Records provided Block Start

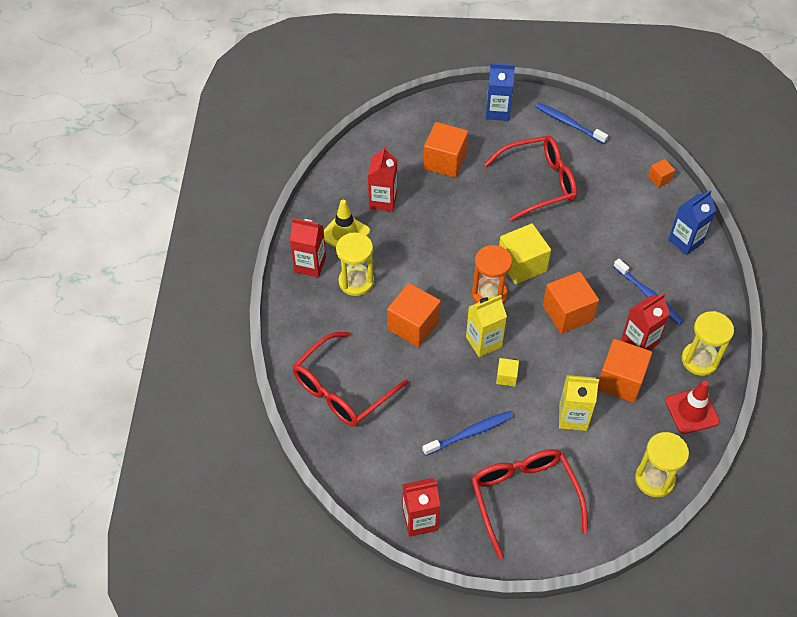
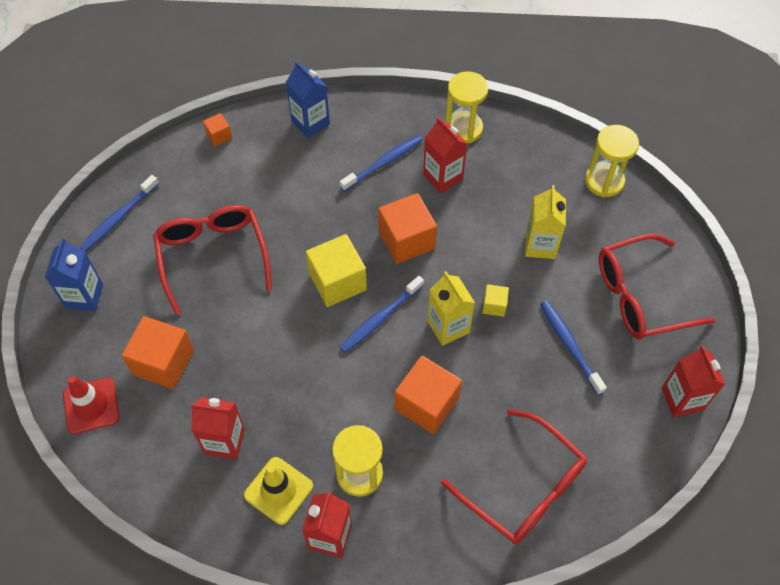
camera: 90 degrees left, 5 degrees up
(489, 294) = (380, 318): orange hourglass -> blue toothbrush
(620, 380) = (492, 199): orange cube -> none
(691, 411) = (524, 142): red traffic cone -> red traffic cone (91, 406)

Records provided Block End
Records provided Block Start

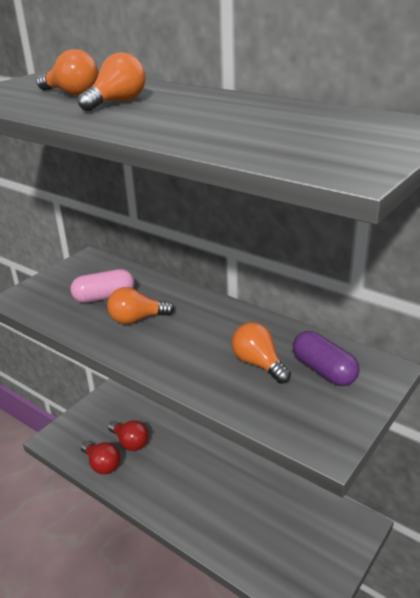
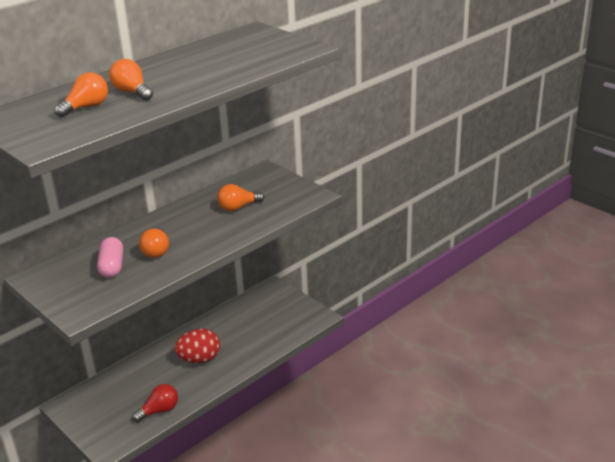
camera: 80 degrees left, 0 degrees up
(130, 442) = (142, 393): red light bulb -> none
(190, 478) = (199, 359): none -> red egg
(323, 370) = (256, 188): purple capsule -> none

Records provided Block End

## [What you should do]
Begin with the line above that has "(620, 380) = (492, 199): orange cube -> none" and continue through the line that has "(691, 411) = (524, 142): red", setting each one down exactly. Stop there.

## [Exercise result]
(620, 380) = (492, 199): orange cube -> none
(691, 411) = (524, 142): red traffic cone -> red traffic cone (91, 406)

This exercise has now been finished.